Exercise requirements:
Please return every line in the entries below with the word "black" in it.

--------------------------------

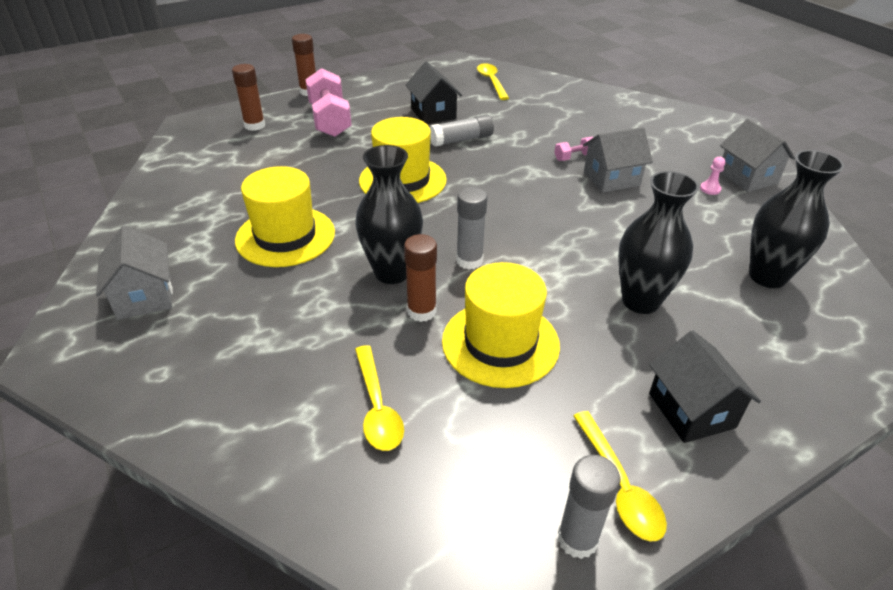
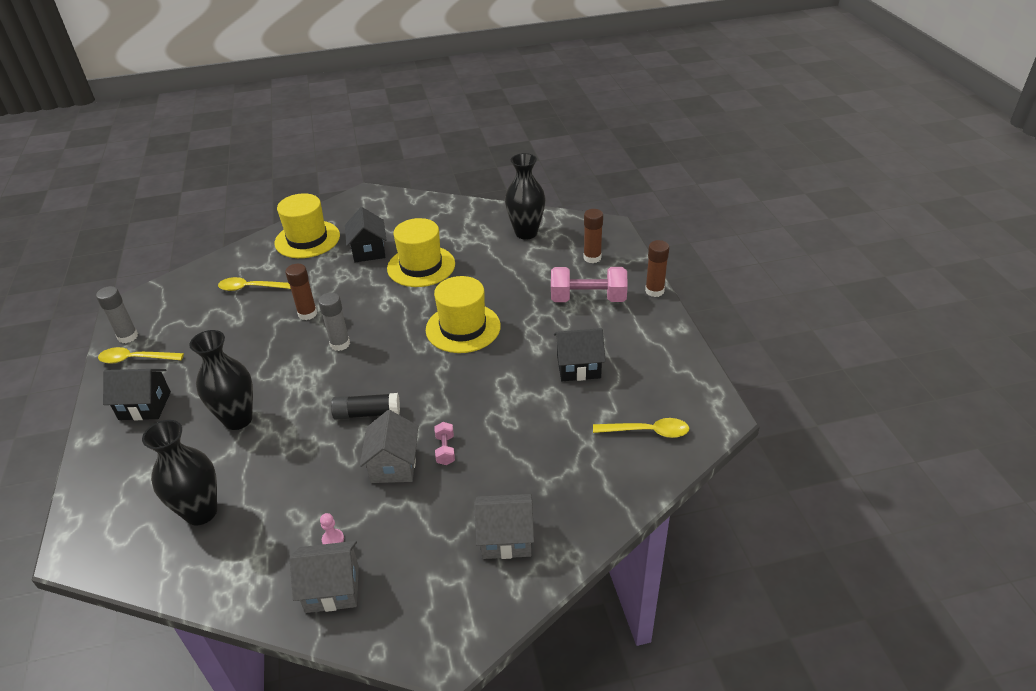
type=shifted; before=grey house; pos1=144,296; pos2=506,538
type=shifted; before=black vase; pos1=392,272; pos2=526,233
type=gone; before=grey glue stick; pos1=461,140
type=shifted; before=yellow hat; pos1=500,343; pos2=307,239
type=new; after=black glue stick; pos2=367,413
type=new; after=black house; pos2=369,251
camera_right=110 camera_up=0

--------------------------------

Task result:
type=shifted; before=black vase; pos1=392,272; pos2=526,233
type=new; after=black glue stick; pos2=367,413
type=new; after=black house; pos2=369,251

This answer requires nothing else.